[Source data]
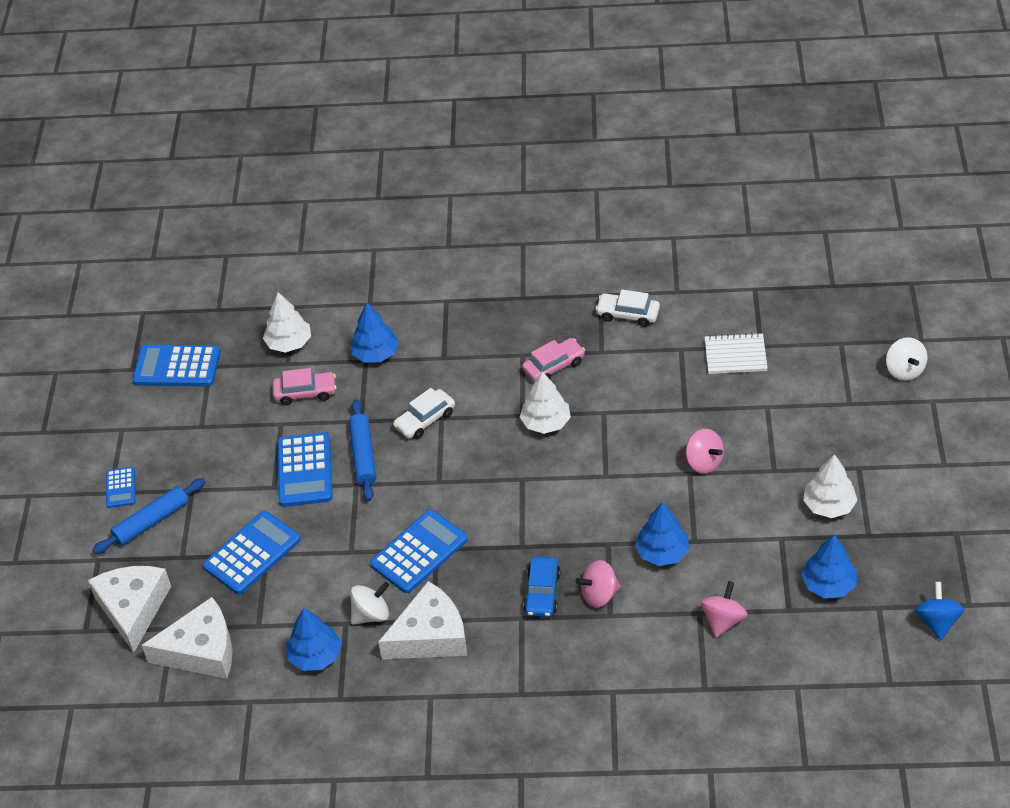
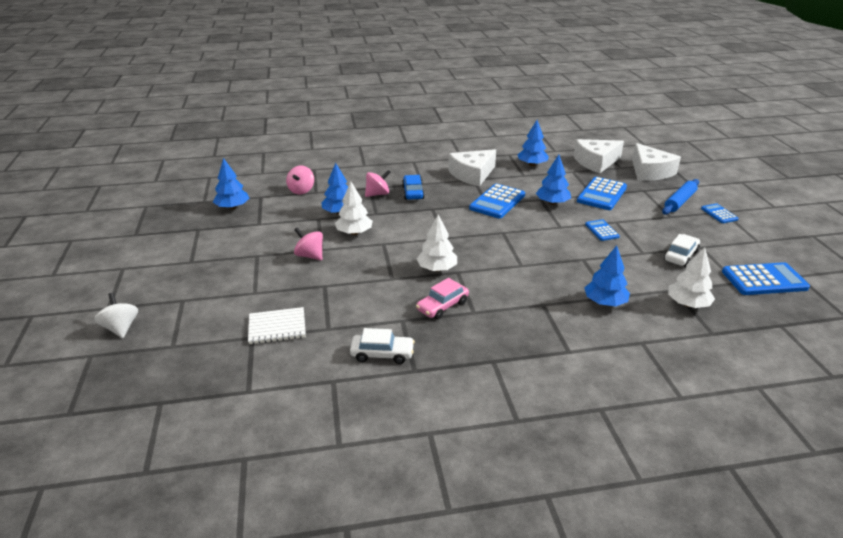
camera: 165 degrees right, 15 degrees down
pink car [273,368,336,405] -> none
blue calculator [278,432,332,507] -> blue calculator [585,219,620,241], size x0.54
blue rolling pin [349,399,376,501] -> none
white spinning top [350,582,389,625] -> none
white car [393,388,455,439] -> white car moved to [664,234,700,267]
white tree [803,454,857,518] -> white tree moved to [335,182,373,235]
blue spinning top [915,582,964,640] -> none
none -> blue tree [536,155,571,205]

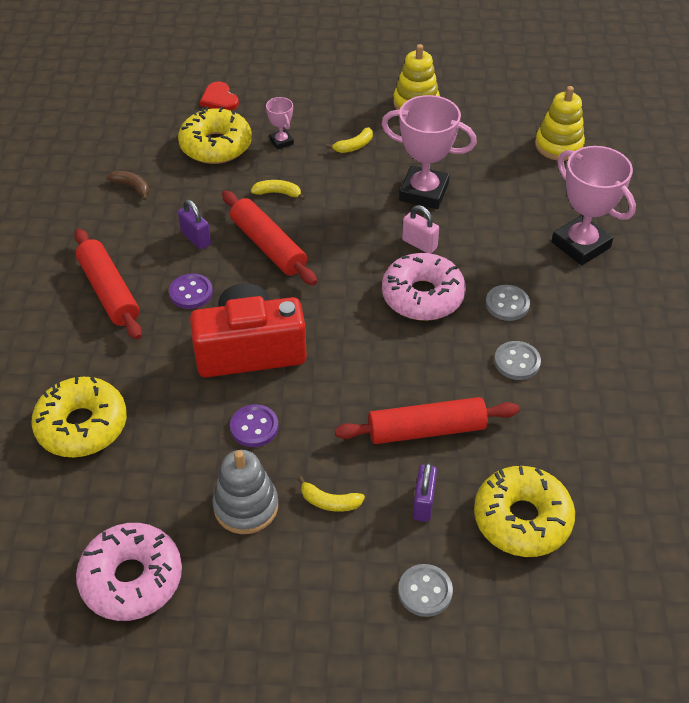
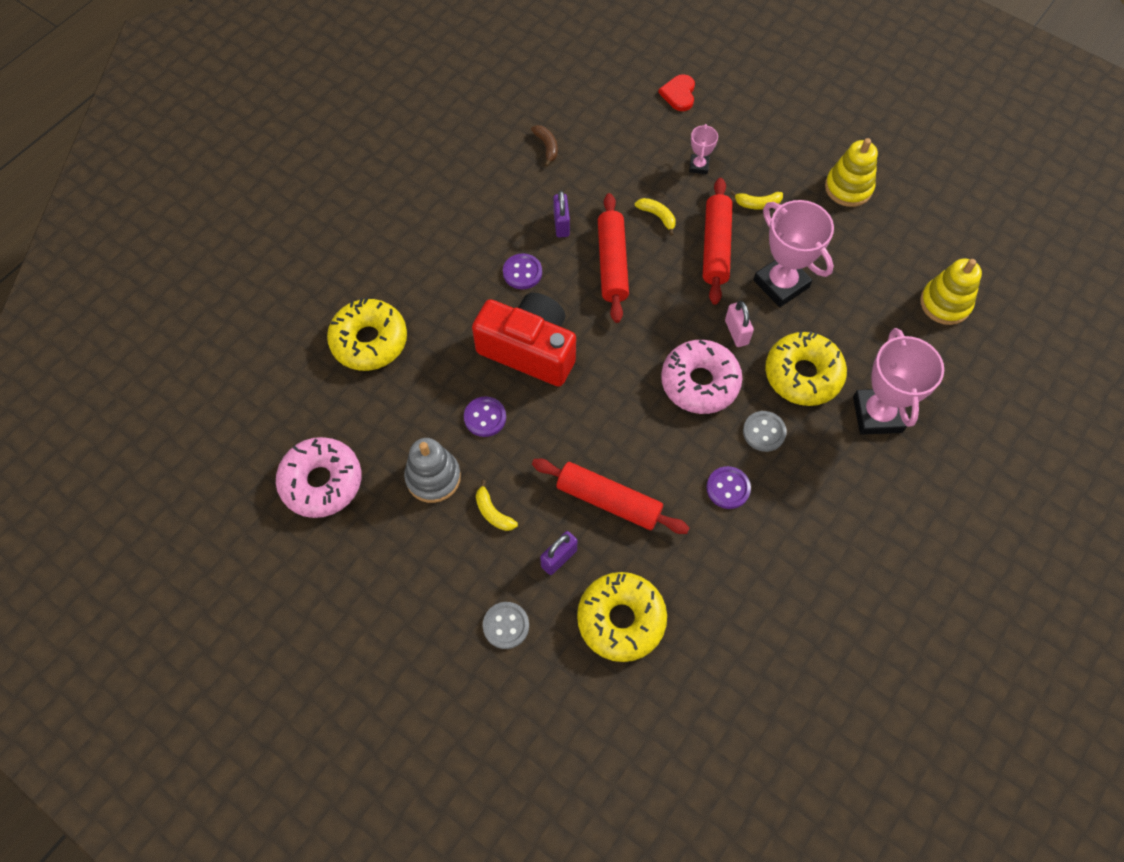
camera: 35 degrees right, 15 degrees up
red rolling pin [74,229,142,340] -> red rolling pin moved to [703,178,733,305]
yellow donut [178,107,252,164] -> yellow donut moved to [765,331,847,406]
grey button [494,341,541,380] -> purple button [706,466,751,509]

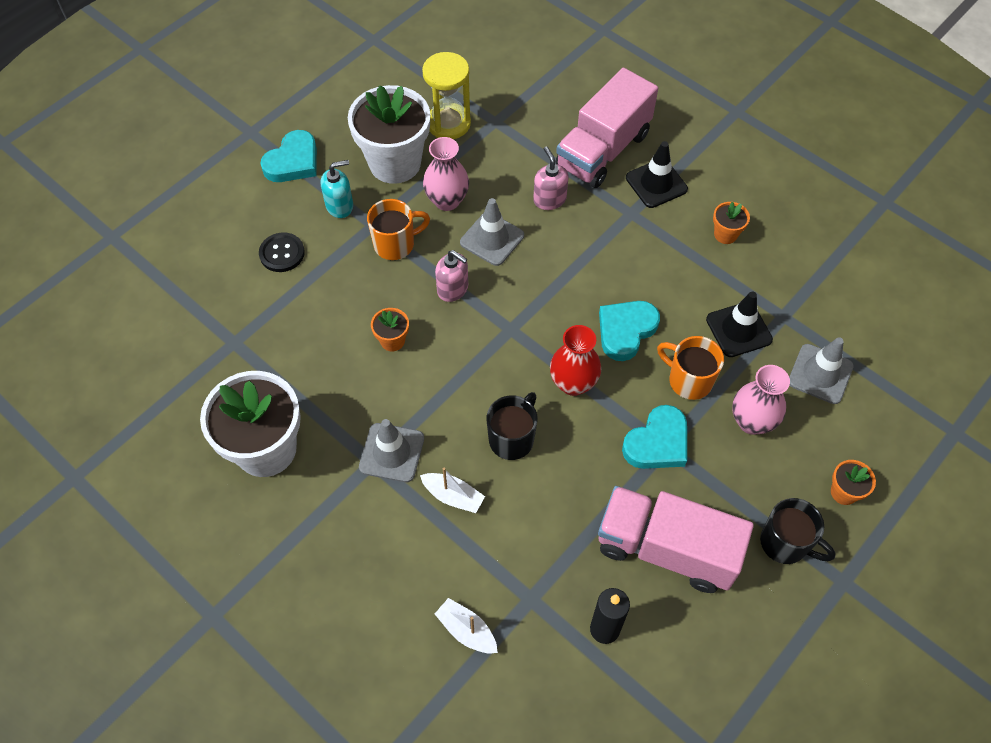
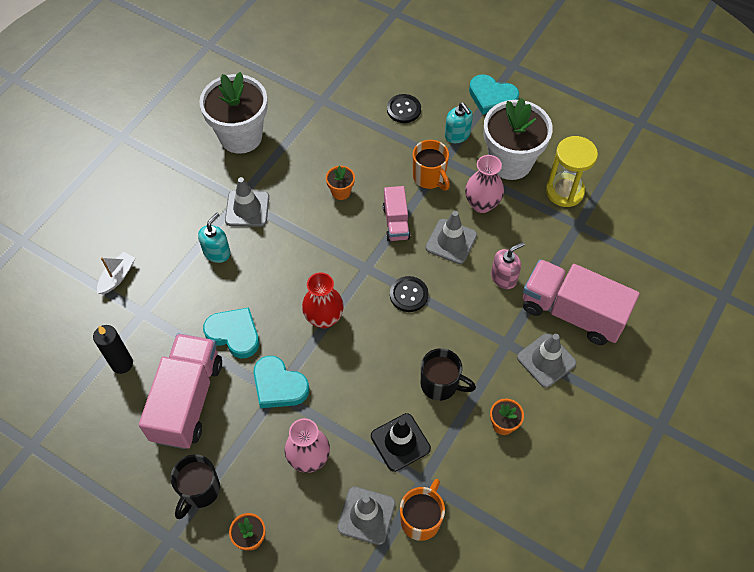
camera: 80 degrees right, 0 degrees up
white boat [420,468,485,513] -> turquoise soap dispenser [198,213,231,263]
pink soap dispenser [435,250,468,302] -> pink truck [383,186,411,241]
black mug [487,392,538,460] -> black mug moved to [421,348,476,401]
turquoise heart [599,301,660,361] -> turquoise heart moved to [203,308,259,358]
black traffic cone [626,141,688,208] -> grey traffic cone [517,333,577,388]
orange mug [657,336,724,400] -> orange mug moved to [400,479,445,541]
none -> black button [390,276,428,312]

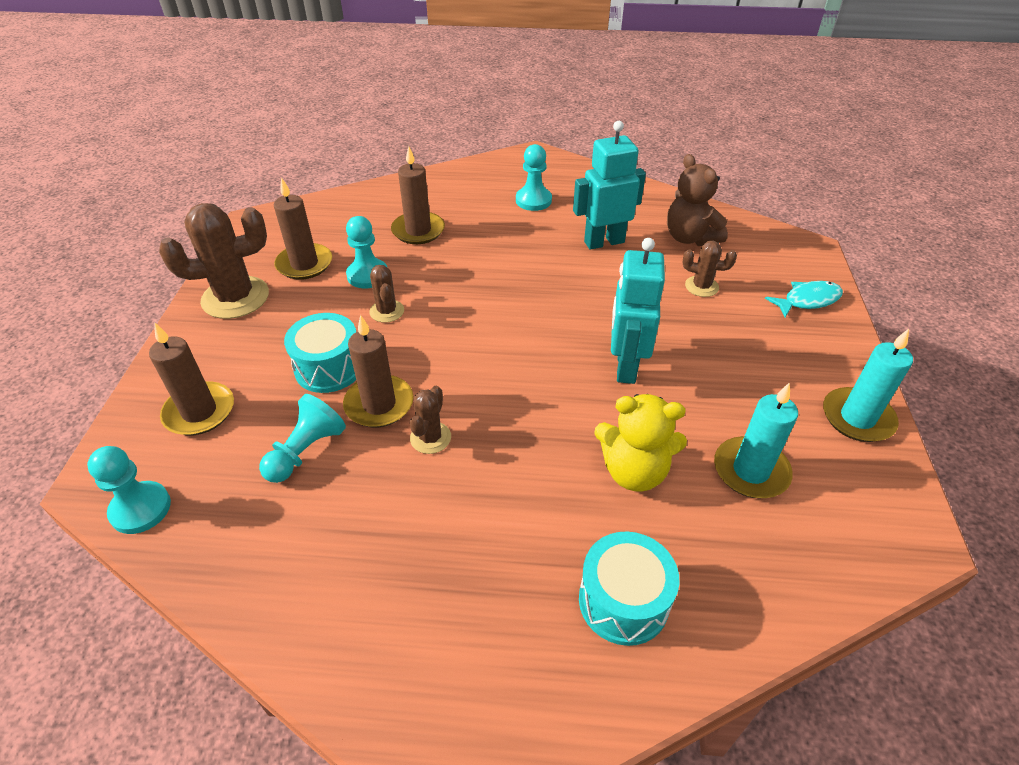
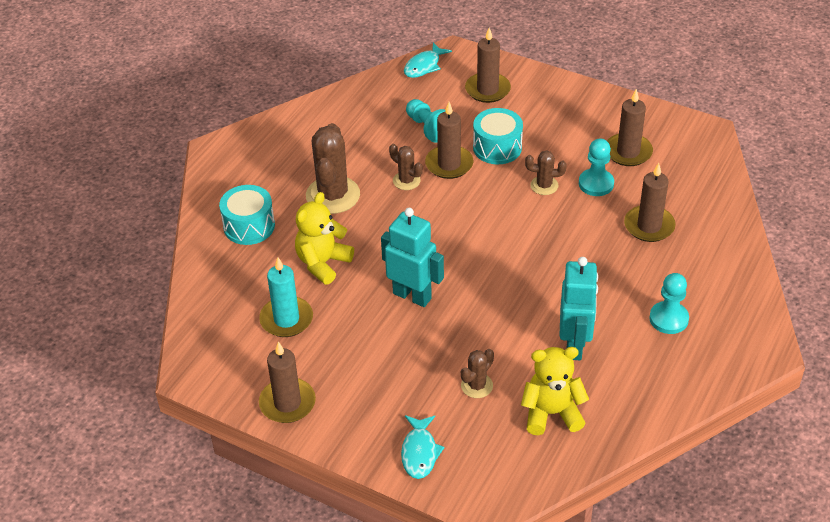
camera: 115 degrees right, 0 degrees up
turquoise pawn [87,446,171,534] -> turquoise fish [404,42,452,78]
brown cactus [159,203,269,319] -> brown cactus moved to [306,123,360,214]
brown teddy bear [667,154,728,246] -> yellow teddy bear [521,347,589,435]
turquoise candle [823,329,913,442] -> brown candle [259,341,316,423]

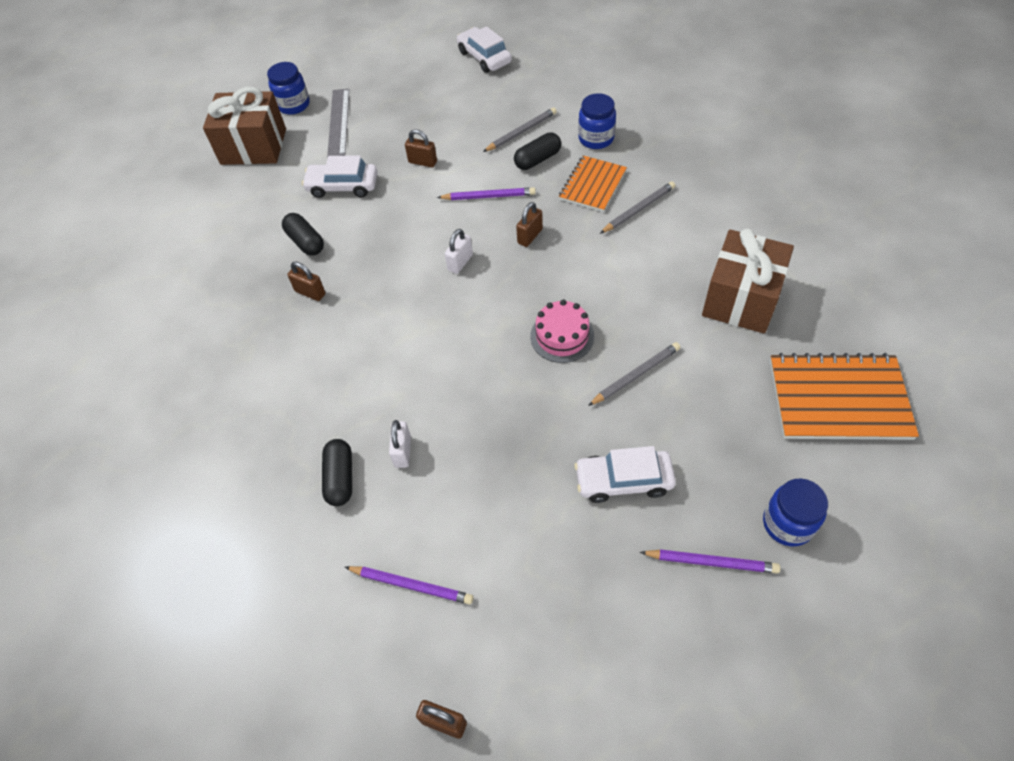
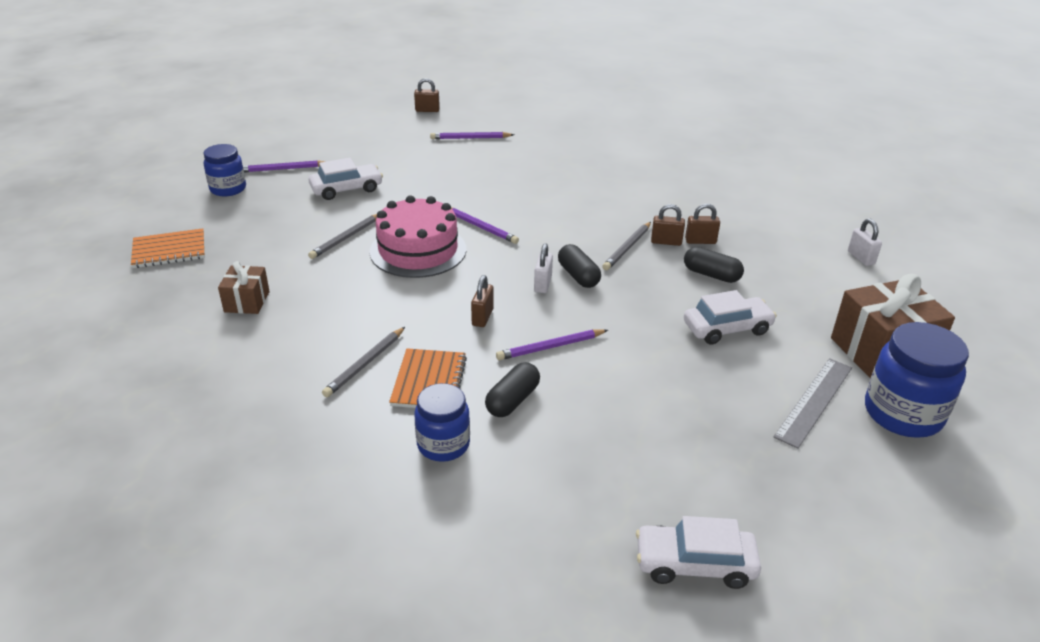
camera: 155 degrees right, 20 degrees down
blue jar [267,62,310,115] -> blue jar [865,322,969,438], size x1.54
black capsule [322,439,352,506] -> black capsule moved to [558,244,601,288]
grey ruler [327,89,349,157] -> grey ruler turned 60 degrees clockwise [774,358,852,449]
white padlock [389,420,411,468] -> white padlock moved to [848,219,882,266]
brown padlock [405,129,437,167] -> brown padlock moved to [685,203,720,244]
white car [457,26,512,73] -> white car turned 150 degrees clockwise [636,516,761,589]
grey pencil [483,107,557,152] -> grey pencil moved to [602,222,651,270]
pink cake [530,300,594,363] -> pink cake [370,195,466,278], size x1.63
brown gift [702,229,794,333] -> brown gift [218,261,270,314], size x0.54
orange notebook [770,353,919,440] -> orange notebook [131,228,205,268], size x0.63
none -> purple pencil [451,207,519,244]

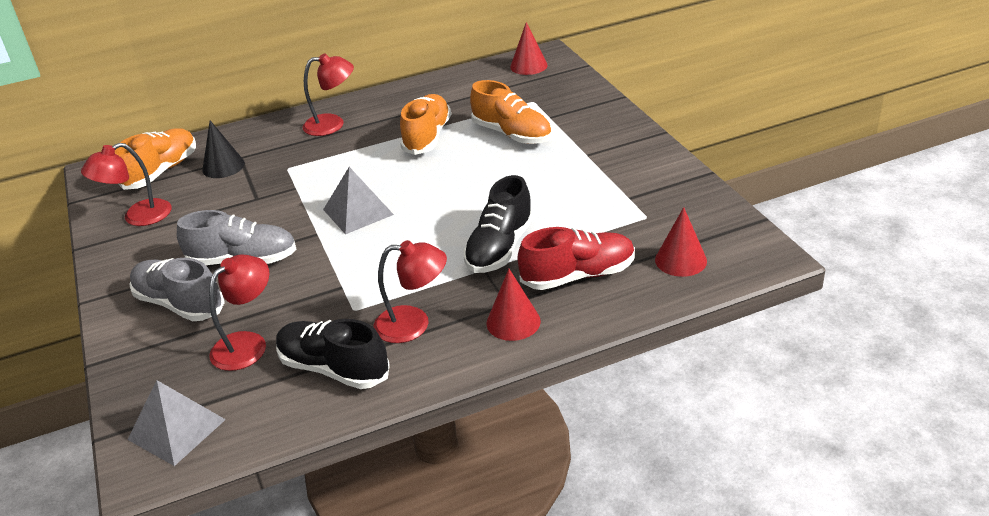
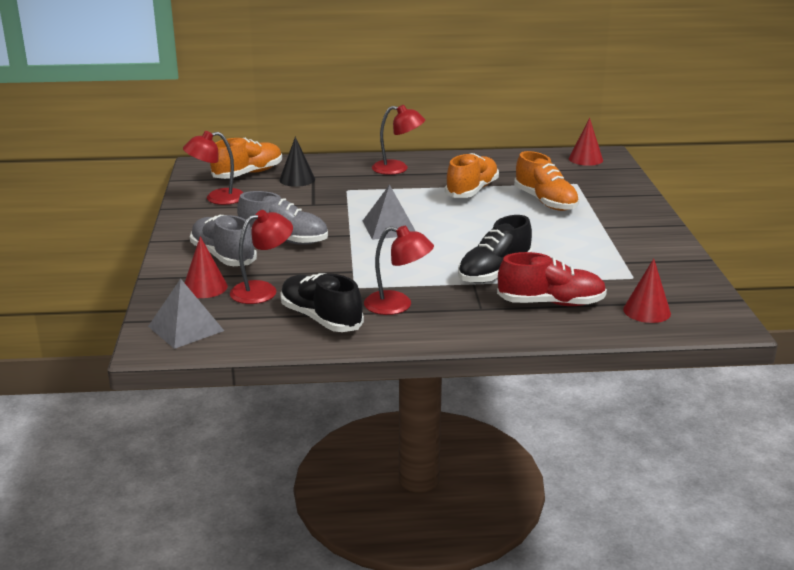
camera: 15 degrees right, 10 degrees down
red cone [487,269,541,341] -> red cone moved to [185,236,228,298]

- [BRIEF]
The copy should hold exactly the lines above from the one with "blue spinning top [915,582,964,640] -> none" through the one with "turquoise heart [599,301,660,361]", both ends counted, and no pictures at all.

- [REPLY]
blue spinning top [915,582,964,640] -> none
none -> blue tree [536,155,571,205]

camera: 35 degrees right, 15 degrees up
red rolling pin [74,229,142,340] -> red rolling pin moved to [703,178,733,305]
yellow donut [178,107,252,164] -> yellow donut moved to [765,331,847,406]
grey button [494,341,541,380] -> purple button [706,466,751,509]

camera: 80 degrees right, 0 degrees up
white boat [420,468,485,513] -> turquoise soap dispenser [198,213,231,263]
pink soap dispenser [435,250,468,302] -> pink truck [383,186,411,241]
black mug [487,392,538,460] -> black mug moved to [421,348,476,401]
turquoise heart [599,301,660,361] -> turquoise heart moved to [203,308,259,358]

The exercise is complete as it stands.